--- Given data Enclosed Below ---

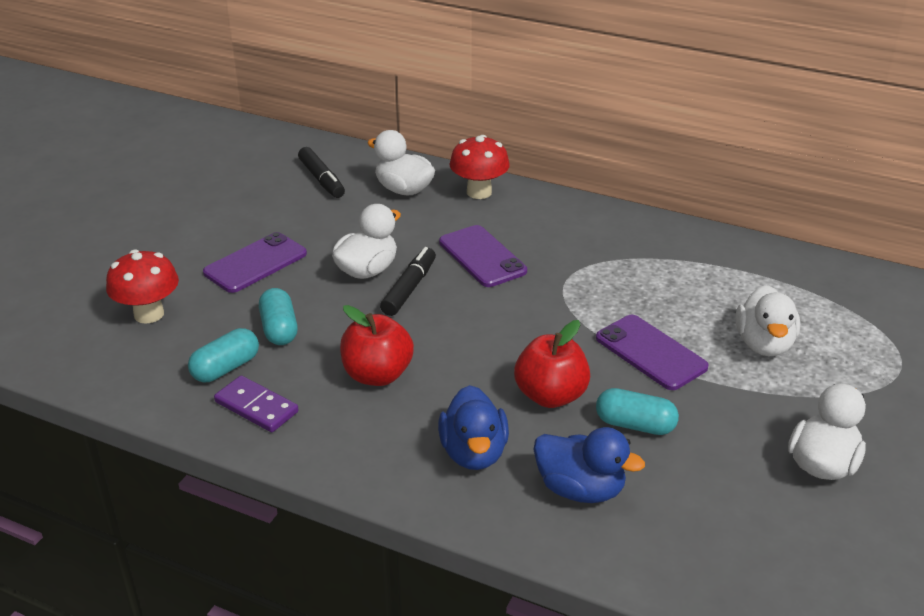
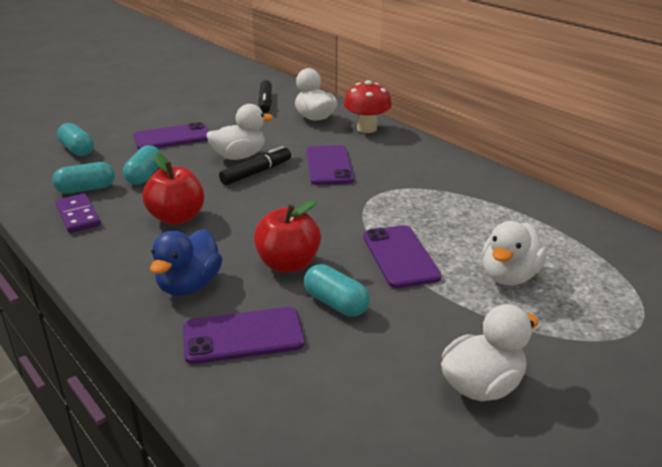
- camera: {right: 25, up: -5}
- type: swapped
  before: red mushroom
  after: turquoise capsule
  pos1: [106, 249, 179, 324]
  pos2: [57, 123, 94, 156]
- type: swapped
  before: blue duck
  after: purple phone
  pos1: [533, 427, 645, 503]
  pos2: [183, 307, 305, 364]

--- End of Enclosed Given data ---

Exercise instructions: Each record above goes into the copy unchanged; the pictures do not.

Result below:
- camera: {right: 25, up: -5}
- type: swapped
  before: red mushroom
  after: turquoise capsule
  pos1: [106, 249, 179, 324]
  pos2: [57, 123, 94, 156]
- type: swapped
  before: blue duck
  after: purple phone
  pos1: [533, 427, 645, 503]
  pos2: [183, 307, 305, 364]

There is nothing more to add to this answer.